**Data listing:**
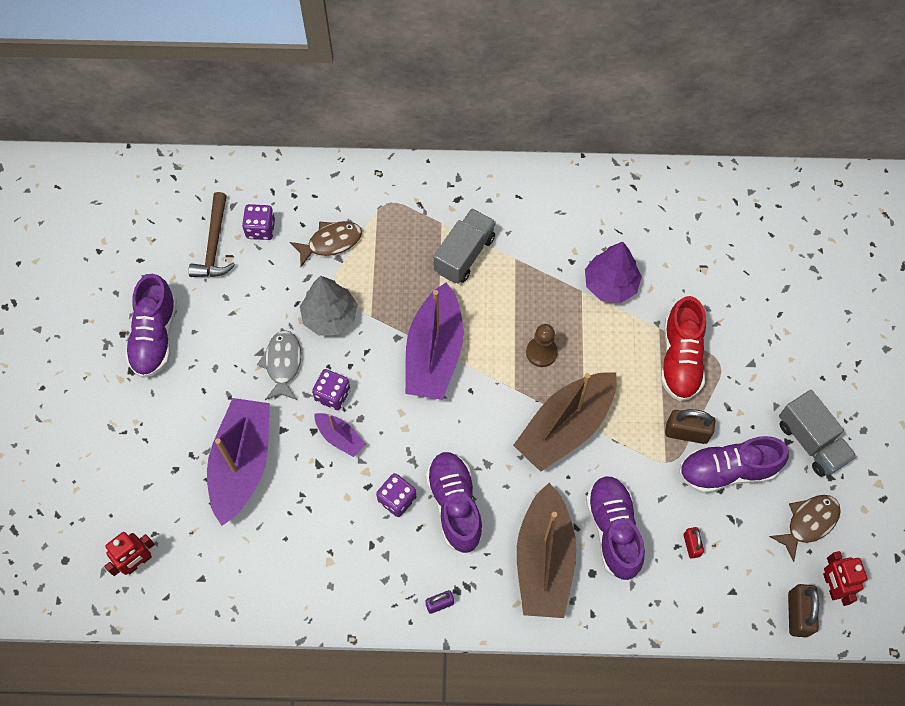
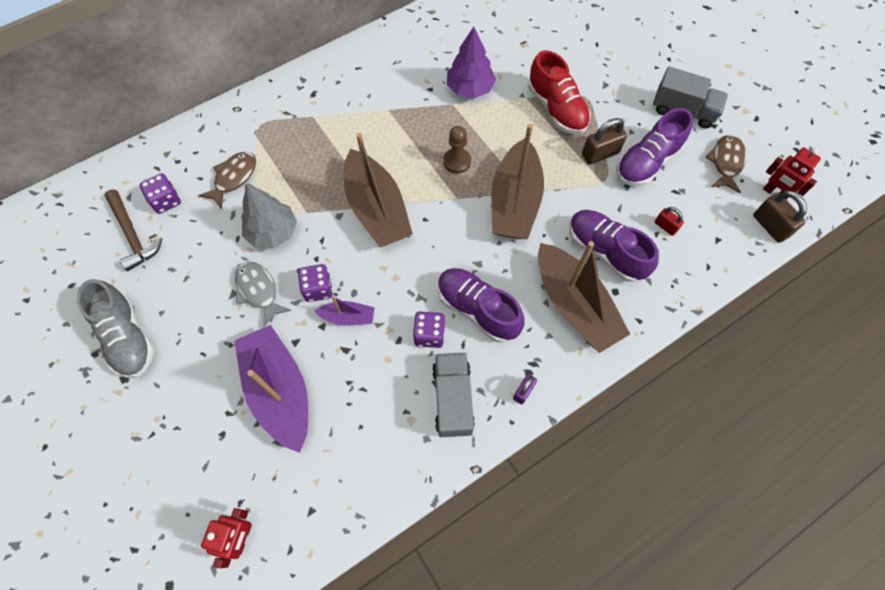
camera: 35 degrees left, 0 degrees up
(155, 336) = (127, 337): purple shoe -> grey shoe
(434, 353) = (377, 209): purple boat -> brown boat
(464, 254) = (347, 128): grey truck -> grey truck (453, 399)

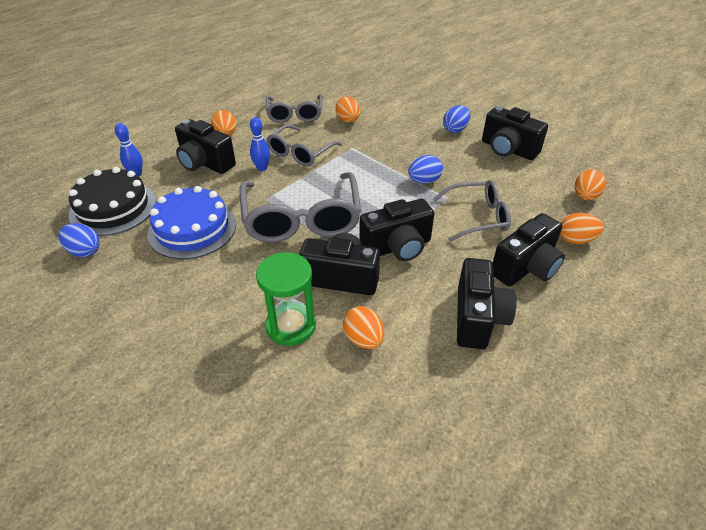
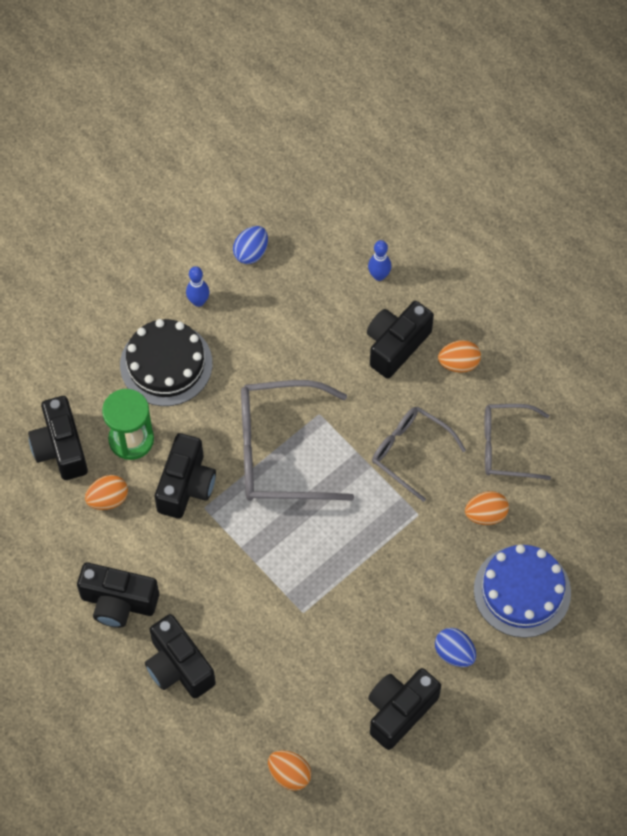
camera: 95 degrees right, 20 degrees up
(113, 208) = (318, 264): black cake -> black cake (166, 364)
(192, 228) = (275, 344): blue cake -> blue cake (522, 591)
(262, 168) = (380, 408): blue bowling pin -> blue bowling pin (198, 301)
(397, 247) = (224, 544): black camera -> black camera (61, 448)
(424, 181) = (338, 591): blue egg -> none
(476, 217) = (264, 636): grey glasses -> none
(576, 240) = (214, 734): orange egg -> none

**What is being asked:** Look through the entries and find each line that has the string "cake". Copy those lines.

**Exercise response:**
(113, 208) = (318, 264): black cake -> black cake (166, 364)
(192, 228) = (275, 344): blue cake -> blue cake (522, 591)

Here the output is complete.